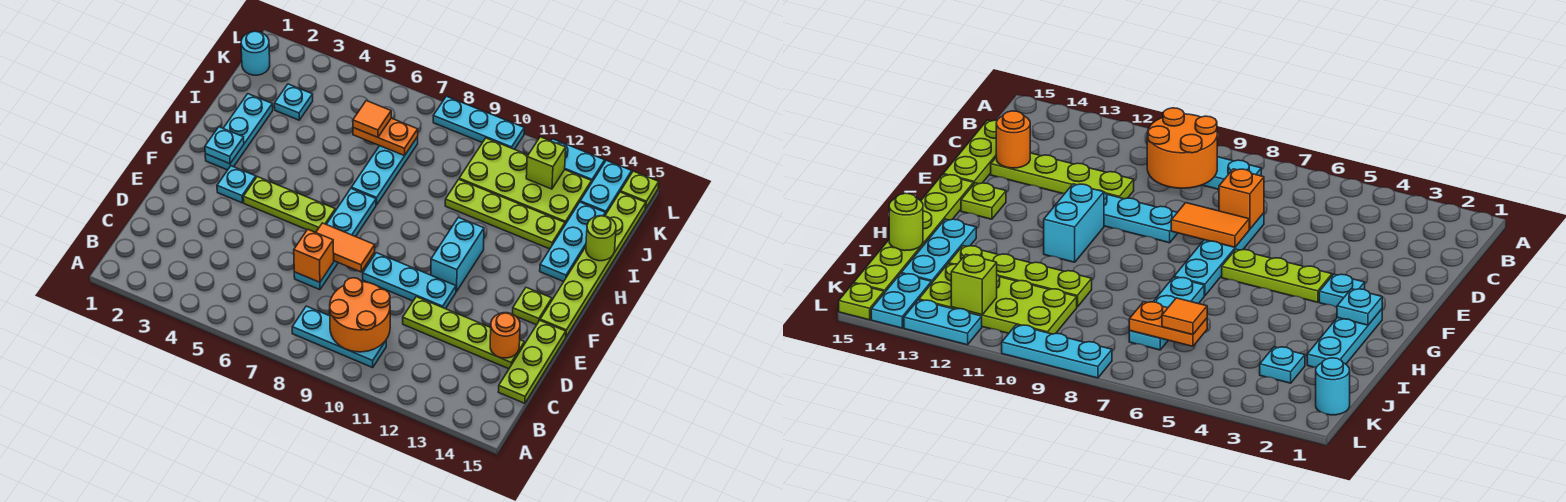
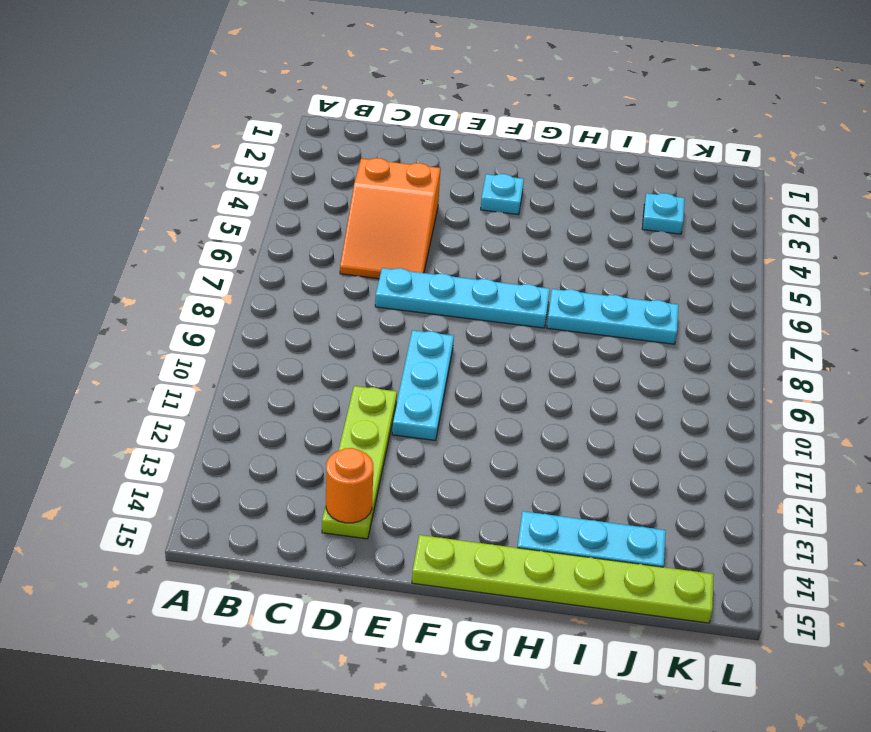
orange slope C4:D6 level 1 top 4 -> none
none -> cyan plate B8:B10 level 1
none -> lime plate C15:E15 level 1
none -> lime plate F4:F6 level 1
none -> cyan brick F11:G11 level 1

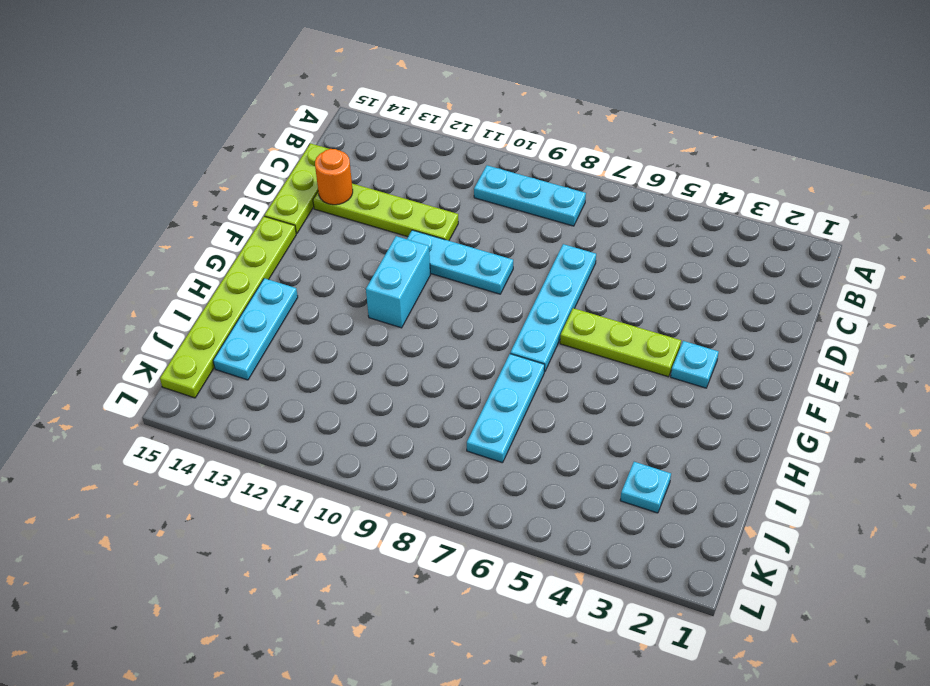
none -> lime plate F14 level 1
none -> cyan plate G2:I2 level 1
none -> lime plate I10:I13 level 1
none -> lime plate J10:K13 level 1

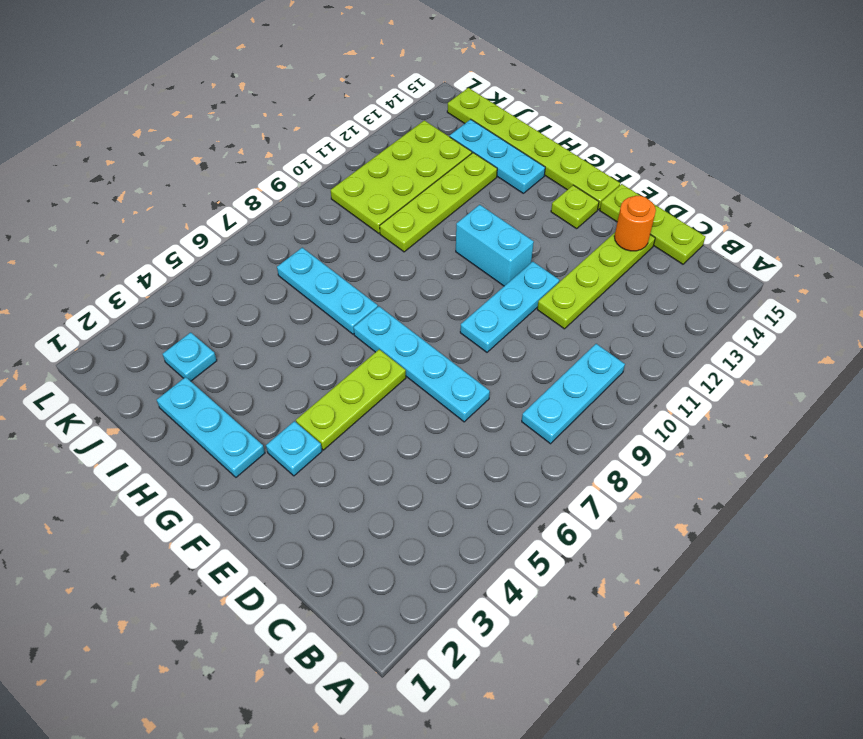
none -> cyan round brick K1 level 1
none -> cyan plate K14:L14 level 1
none -> cyan plate L8:L10 level 1
none -> cyan plate L12:L13 level 1

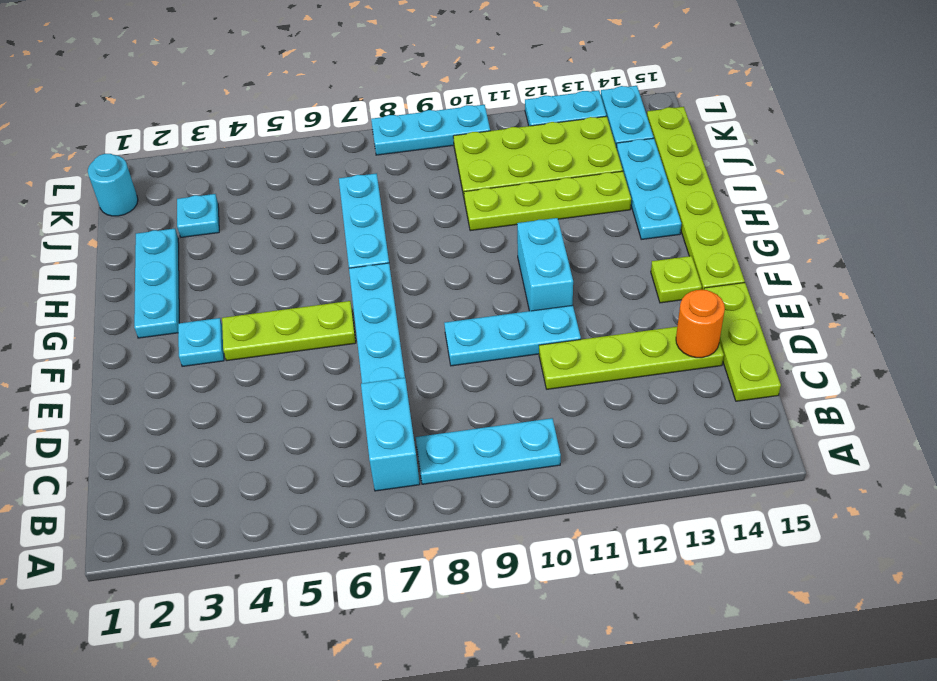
cyan brick B7:C7 level 1 -> none
none -> lime plate L15 level 1
none -> orange round brick B9:C10 level 2
none -> orange brick D7 level 2
none -> orange tile E7:E8 level 2

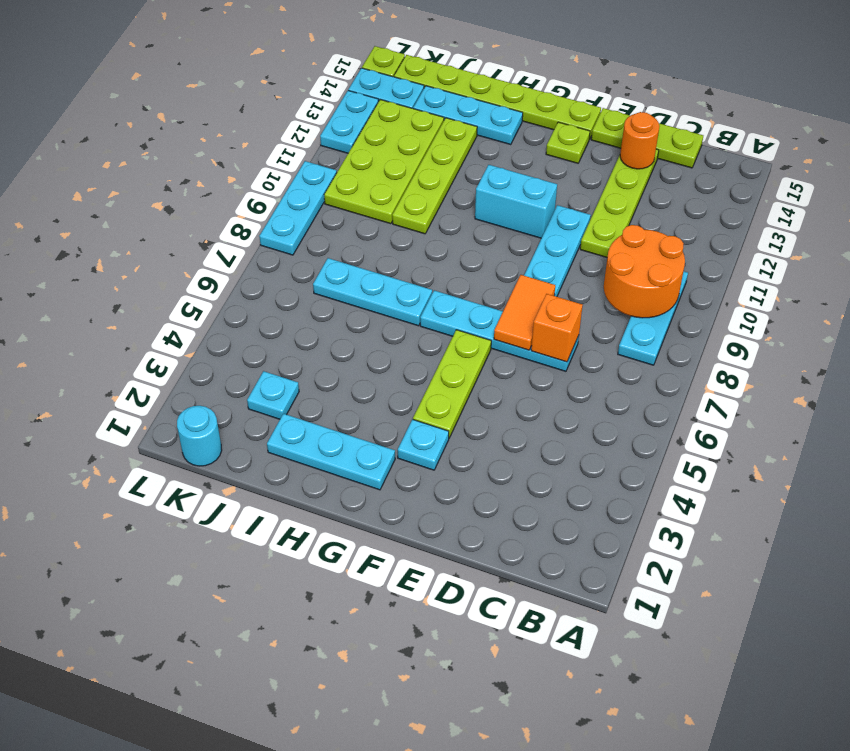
none -> cyan plate G2 level 2
none -> lime round brick I15 level 2
none -> orange plate J6:J7 level 2
none -> lime brick K12 level 2

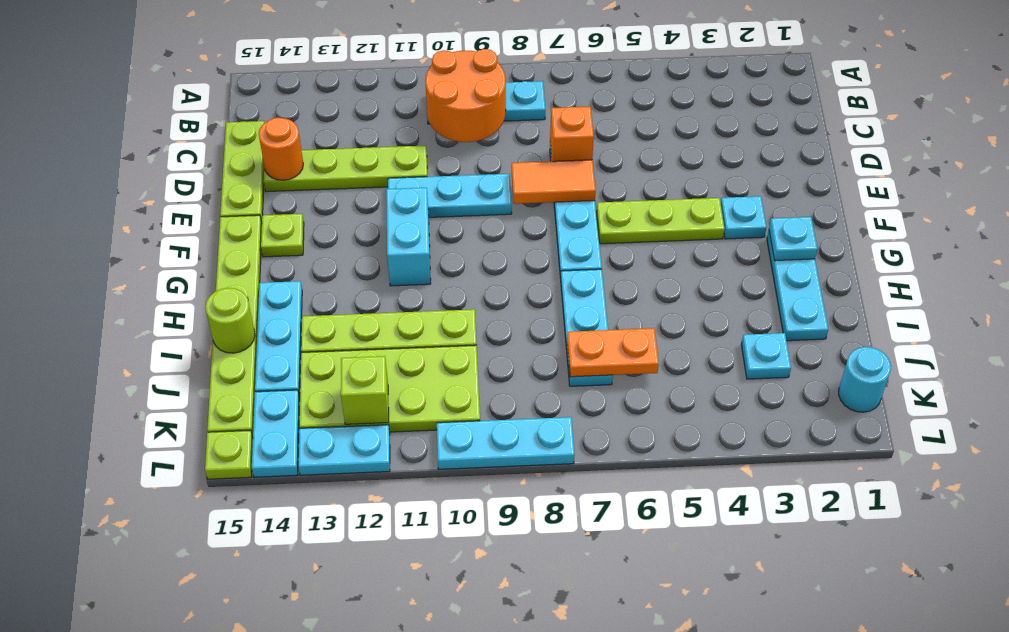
none -> orange tile J6 level 3

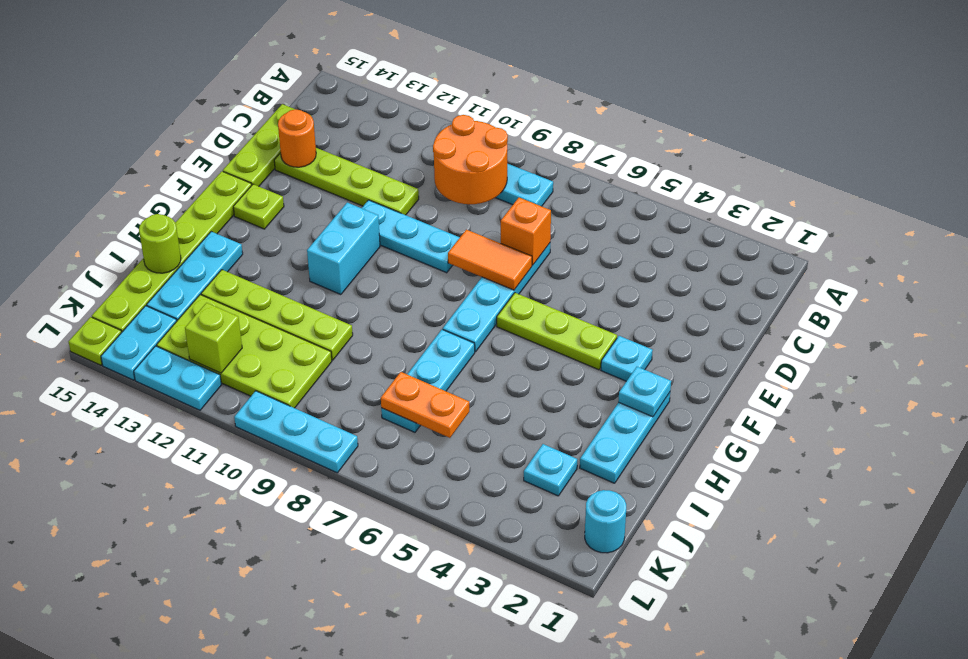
none -> orange tile J6 level 3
^^^^
Work order
What you give back must match the material word for word, with no images included.

Finished task
orange slope C4:D6 level 1 top 4 -> none
none -> cyan plate B8:B10 level 1
none -> lime plate C15:E15 level 1
none -> lime plate F4:F6 level 1
none -> cyan brick F11:G11 level 1

none -> lime plate F14 level 1
none -> cyan plate G2:I2 level 1
none -> lime plate I10:I13 level 1
none -> lime plate J10:K13 level 1

none -> cyan round brick K1 level 1
none -> cyan plate K14:L14 level 1
none -> cyan plate L8:L10 level 1
none -> cyan plate L12:L13 level 1

cyan brick B7:C7 level 1 -> none
none -> lime plate L15 level 1
none -> orange round brick B9:C10 level 2
none -> orange brick D7 level 2
none -> orange tile E7:E8 level 2

none -> cyan plate G2 level 2
none -> lime round brick I15 level 2
none -> orange plate J6:J7 level 2
none -> lime brick K12 level 2

none -> orange tile J6 level 3

none -> orange tile J6 level 3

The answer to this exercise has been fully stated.